## Supplied records

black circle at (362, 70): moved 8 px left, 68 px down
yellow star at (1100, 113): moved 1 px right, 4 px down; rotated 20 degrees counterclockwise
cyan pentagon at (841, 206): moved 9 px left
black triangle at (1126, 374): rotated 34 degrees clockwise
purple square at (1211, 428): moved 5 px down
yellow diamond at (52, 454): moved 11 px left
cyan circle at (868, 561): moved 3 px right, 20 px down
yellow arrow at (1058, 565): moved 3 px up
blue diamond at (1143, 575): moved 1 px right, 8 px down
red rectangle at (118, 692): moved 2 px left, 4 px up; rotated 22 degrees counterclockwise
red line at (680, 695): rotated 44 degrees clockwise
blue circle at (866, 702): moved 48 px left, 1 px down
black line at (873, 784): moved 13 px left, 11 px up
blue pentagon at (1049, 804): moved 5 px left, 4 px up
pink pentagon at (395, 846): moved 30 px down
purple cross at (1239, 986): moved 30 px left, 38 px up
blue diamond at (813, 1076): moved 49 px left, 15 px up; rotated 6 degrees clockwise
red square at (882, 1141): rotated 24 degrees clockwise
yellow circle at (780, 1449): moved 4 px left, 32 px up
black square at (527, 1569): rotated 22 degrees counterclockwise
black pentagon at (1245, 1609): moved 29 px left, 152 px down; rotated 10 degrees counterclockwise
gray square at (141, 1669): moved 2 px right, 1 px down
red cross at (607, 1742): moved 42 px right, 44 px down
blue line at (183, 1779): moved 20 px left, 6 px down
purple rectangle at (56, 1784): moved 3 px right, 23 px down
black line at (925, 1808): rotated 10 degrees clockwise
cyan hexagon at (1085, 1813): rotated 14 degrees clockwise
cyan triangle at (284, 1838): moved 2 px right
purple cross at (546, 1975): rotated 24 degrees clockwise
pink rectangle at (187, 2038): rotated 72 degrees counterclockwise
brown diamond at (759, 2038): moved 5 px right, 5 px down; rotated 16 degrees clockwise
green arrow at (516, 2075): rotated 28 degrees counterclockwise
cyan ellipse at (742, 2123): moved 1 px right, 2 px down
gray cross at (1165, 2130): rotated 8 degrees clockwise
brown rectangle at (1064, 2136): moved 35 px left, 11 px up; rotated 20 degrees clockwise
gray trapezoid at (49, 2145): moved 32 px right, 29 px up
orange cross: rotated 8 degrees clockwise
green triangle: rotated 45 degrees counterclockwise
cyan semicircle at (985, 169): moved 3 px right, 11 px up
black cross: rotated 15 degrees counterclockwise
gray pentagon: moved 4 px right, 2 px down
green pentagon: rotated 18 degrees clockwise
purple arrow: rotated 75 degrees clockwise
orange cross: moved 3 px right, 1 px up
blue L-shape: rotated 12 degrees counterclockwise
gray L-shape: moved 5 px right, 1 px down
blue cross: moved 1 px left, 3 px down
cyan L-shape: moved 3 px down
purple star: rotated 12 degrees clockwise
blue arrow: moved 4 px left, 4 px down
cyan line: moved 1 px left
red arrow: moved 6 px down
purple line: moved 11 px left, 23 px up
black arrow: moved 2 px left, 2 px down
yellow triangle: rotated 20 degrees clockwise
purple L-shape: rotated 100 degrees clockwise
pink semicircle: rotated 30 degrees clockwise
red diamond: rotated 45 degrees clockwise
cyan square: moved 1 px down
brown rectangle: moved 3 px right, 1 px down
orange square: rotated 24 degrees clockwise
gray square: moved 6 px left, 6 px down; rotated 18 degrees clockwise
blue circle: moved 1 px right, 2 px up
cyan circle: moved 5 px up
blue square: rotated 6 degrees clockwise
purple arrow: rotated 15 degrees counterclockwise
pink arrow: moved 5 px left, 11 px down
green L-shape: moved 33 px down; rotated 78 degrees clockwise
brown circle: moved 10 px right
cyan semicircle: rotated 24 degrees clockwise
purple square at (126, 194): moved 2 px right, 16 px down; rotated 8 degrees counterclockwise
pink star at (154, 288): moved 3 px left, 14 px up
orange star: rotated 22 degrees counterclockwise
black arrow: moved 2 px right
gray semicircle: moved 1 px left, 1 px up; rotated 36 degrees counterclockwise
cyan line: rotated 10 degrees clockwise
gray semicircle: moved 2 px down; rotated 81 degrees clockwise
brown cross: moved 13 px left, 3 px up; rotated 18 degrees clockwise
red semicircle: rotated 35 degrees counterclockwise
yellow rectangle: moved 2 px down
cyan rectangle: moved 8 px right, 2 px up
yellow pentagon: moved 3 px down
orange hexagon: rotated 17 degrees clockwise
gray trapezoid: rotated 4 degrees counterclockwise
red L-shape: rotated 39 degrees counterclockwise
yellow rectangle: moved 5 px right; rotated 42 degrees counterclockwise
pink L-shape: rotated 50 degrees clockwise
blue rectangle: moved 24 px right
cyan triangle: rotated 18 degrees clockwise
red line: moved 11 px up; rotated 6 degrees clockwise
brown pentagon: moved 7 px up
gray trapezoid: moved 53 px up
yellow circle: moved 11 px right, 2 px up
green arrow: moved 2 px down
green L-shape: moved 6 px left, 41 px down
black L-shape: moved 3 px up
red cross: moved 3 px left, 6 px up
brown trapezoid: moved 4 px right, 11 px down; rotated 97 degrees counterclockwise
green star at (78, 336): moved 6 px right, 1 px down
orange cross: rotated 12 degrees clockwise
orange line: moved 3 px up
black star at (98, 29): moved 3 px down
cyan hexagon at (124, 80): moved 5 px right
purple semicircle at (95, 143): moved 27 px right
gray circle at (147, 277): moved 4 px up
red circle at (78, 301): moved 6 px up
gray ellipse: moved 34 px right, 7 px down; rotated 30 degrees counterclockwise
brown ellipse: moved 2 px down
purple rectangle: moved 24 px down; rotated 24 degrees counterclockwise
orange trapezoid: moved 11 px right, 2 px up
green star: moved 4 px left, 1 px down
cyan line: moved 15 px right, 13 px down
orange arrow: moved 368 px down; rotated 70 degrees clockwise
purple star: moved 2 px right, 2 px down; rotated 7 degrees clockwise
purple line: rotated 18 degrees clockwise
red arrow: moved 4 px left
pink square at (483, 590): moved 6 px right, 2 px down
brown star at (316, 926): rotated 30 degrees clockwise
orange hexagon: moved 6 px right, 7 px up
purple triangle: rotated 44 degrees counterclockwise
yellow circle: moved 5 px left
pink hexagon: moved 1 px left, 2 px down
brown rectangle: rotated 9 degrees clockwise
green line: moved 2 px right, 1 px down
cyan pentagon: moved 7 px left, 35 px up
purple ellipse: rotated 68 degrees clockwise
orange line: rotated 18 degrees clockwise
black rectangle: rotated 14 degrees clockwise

## Task to carry out
Rewrite every row above as a numbered list, leaving out any blank lines.

## Answer below
1. black circle at (362, 70): moved 8 px left, 68 px down
2. yellow star at (1100, 113): moved 1 px right, 4 px down; rotated 20 degrees counterclockwise
3. cyan pentagon at (841, 206): moved 9 px left
4. black triangle at (1126, 374): rotated 34 degrees clockwise
5. purple square at (1211, 428): moved 5 px down
6. yellow diamond at (52, 454): moved 11 px left
7. cyan circle at (868, 561): moved 3 px right, 20 px down
8. yellow arrow at (1058, 565): moved 3 px up
9. blue diamond at (1143, 575): moved 1 px right, 8 px down
10. red rectangle at (118, 692): moved 2 px left, 4 px up; rotated 22 degrees counterclockwise
11. red line at (680, 695): rotated 44 degrees clockwise
12. blue circle at (866, 702): moved 48 px left, 1 px down
13. black line at (873, 784): moved 13 px left, 11 px up
14. blue pentagon at (1049, 804): moved 5 px left, 4 px up
15. pink pentagon at (395, 846): moved 30 px down
16. purple cross at (1239, 986): moved 30 px left, 38 px up
17. blue diamond at (813, 1076): moved 49 px left, 15 px up; rotated 6 degrees clockwise
18. red square at (882, 1141): rotated 24 degrees clockwise
19. yellow circle at (780, 1449): moved 4 px left, 32 px up
20. black square at (527, 1569): rotated 22 degrees counterclockwise
21. black pentagon at (1245, 1609): moved 29 px left, 152 px down; rotated 10 degrees counterclockwise
22. gray square at (141, 1669): moved 2 px right, 1 px down
23. red cross at (607, 1742): moved 42 px right, 44 px down
24. blue line at (183, 1779): moved 20 px left, 6 px down
25. purple rectangle at (56, 1784): moved 3 px right, 23 px down
26. black line at (925, 1808): rotated 10 degrees clockwise
27. cyan hexagon at (1085, 1813): rotated 14 degrees clockwise
28. cyan triangle at (284, 1838): moved 2 px right
29. purple cross at (546, 1975): rotated 24 degrees clockwise
30. pink rectangle at (187, 2038): rotated 72 degrees counterclockwise
31. brown diamond at (759, 2038): moved 5 px right, 5 px down; rotated 16 degrees clockwise
32. green arrow at (516, 2075): rotated 28 degrees counterclockwise
33. cyan ellipse at (742, 2123): moved 1 px right, 2 px down
34. gray cross at (1165, 2130): rotated 8 degrees clockwise
35. brown rectangle at (1064, 2136): moved 35 px left, 11 px up; rotated 20 degrees clockwise
36. gray trapezoid at (49, 2145): moved 32 px right, 29 px up
37. orange cross: rotated 8 degrees clockwise
38. green triangle: rotated 45 degrees counterclockwise
39. cyan semicircle at (985, 169): moved 3 px right, 11 px up
40. black cross: rotated 15 degrees counterclockwise
41. gray pentagon: moved 4 px right, 2 px down
42. green pentagon: rotated 18 degrees clockwise
43. purple arrow: rotated 75 degrees clockwise
44. orange cross: moved 3 px right, 1 px up
45. blue L-shape: rotated 12 degrees counterclockwise
46. gray L-shape: moved 5 px right, 1 px down
47. blue cross: moved 1 px left, 3 px down
48. cyan L-shape: moved 3 px down
49. purple star: rotated 12 degrees clockwise
50. blue arrow: moved 4 px left, 4 px down
51. cyan line: moved 1 px left
52. red arrow: moved 6 px down
53. purple line: moved 11 px left, 23 px up
54. black arrow: moved 2 px left, 2 px down
55. yellow triangle: rotated 20 degrees clockwise
56. purple L-shape: rotated 100 degrees clockwise
57. pink semicircle: rotated 30 degrees clockwise
58. red diamond: rotated 45 degrees clockwise
59. cyan square: moved 1 px down
60. brown rectangle: moved 3 px right, 1 px down
61. orange square: rotated 24 degrees clockwise
62. gray square: moved 6 px left, 6 px down; rotated 18 degrees clockwise
63. blue circle: moved 1 px right, 2 px up
64. cyan circle: moved 5 px up
65. blue square: rotated 6 degrees clockwise
66. purple arrow: rotated 15 degrees counterclockwise
67. pink arrow: moved 5 px left, 11 px down
68. green L-shape: moved 33 px down; rotated 78 degrees clockwise
69. brown circle: moved 10 px right
70. cyan semicircle: rotated 24 degrees clockwise
71. purple square at (126, 194): moved 2 px right, 16 px down; rotated 8 degrees counterclockwise
72. pink star at (154, 288): moved 3 px left, 14 px up
73. orange star: rotated 22 degrees counterclockwise
74. black arrow: moved 2 px right
75. gray semicircle: moved 1 px left, 1 px up; rotated 36 degrees counterclockwise
76. cyan line: rotated 10 degrees clockwise
77. gray semicircle: moved 2 px down; rotated 81 degrees clockwise
78. brown cross: moved 13 px left, 3 px up; rotated 18 degrees clockwise
79. red semicircle: rotated 35 degrees counterclockwise
80. yellow rectangle: moved 2 px down
81. cyan rectangle: moved 8 px right, 2 px up
82. yellow pentagon: moved 3 px down
83. orange hexagon: rotated 17 degrees clockwise
84. gray trapezoid: rotated 4 degrees counterclockwise
85. red L-shape: rotated 39 degrees counterclockwise
86. yellow rectangle: moved 5 px right; rotated 42 degrees counterclockwise
87. pink L-shape: rotated 50 degrees clockwise
88. blue rectangle: moved 24 px right
89. cyan triangle: rotated 18 degrees clockwise
90. red line: moved 11 px up; rotated 6 degrees clockwise
91. brown pentagon: moved 7 px up
92. gray trapezoid: moved 53 px up
93. yellow circle: moved 11 px right, 2 px up
94. green arrow: moved 2 px down
95. green L-shape: moved 6 px left, 41 px down
96. black L-shape: moved 3 px up
97. red cross: moved 3 px left, 6 px up
98. brown trapezoid: moved 4 px right, 11 px down; rotated 97 degrees counterclockwise
99. green star at (78, 336): moved 6 px right, 1 px down
100. orange cross: rotated 12 degrees clockwise
101. orange line: moved 3 px up
102. black star at (98, 29): moved 3 px down
103. cyan hexagon at (124, 80): moved 5 px right
104. purple semicircle at (95, 143): moved 27 px right
105. gray circle at (147, 277): moved 4 px up
106. red circle at (78, 301): moved 6 px up
107. gray ellipse: moved 34 px right, 7 px down; rotated 30 degrees counterclockwise
108. brown ellipse: moved 2 px down
109. purple rectangle: moved 24 px down; rotated 24 degrees counterclockwise
110. orange trapezoid: moved 11 px right, 2 px up
111. green star: moved 4 px left, 1 px down
112. cyan line: moved 15 px right, 13 px down
113. orange arrow: moved 368 px down; rotated 70 degrees clockwise
114. purple star: moved 2 px right, 2 px down; rotated 7 degrees clockwise
115. purple line: rotated 18 degrees clockwise
116. red arrow: moved 4 px left
117. pink square at (483, 590): moved 6 px right, 2 px down
118. brown star at (316, 926): rotated 30 degrees clockwise
119. orange hexagon: moved 6 px right, 7 px up
120. purple triangle: rotated 44 degrees counterclockwise
121. yellow circle: moved 5 px left
122. pink hexagon: moved 1 px left, 2 px down
123. brown rectangle: rotated 9 degrees clockwise
124. green line: moved 2 px right, 1 px down
125. cyan pentagon: moved 7 px left, 35 px up
126. purple ellipse: rotated 68 degrees clockwise
127. orange line: rotated 18 degrees clockwise
128. black rectangle: rotated 14 degrees clockwise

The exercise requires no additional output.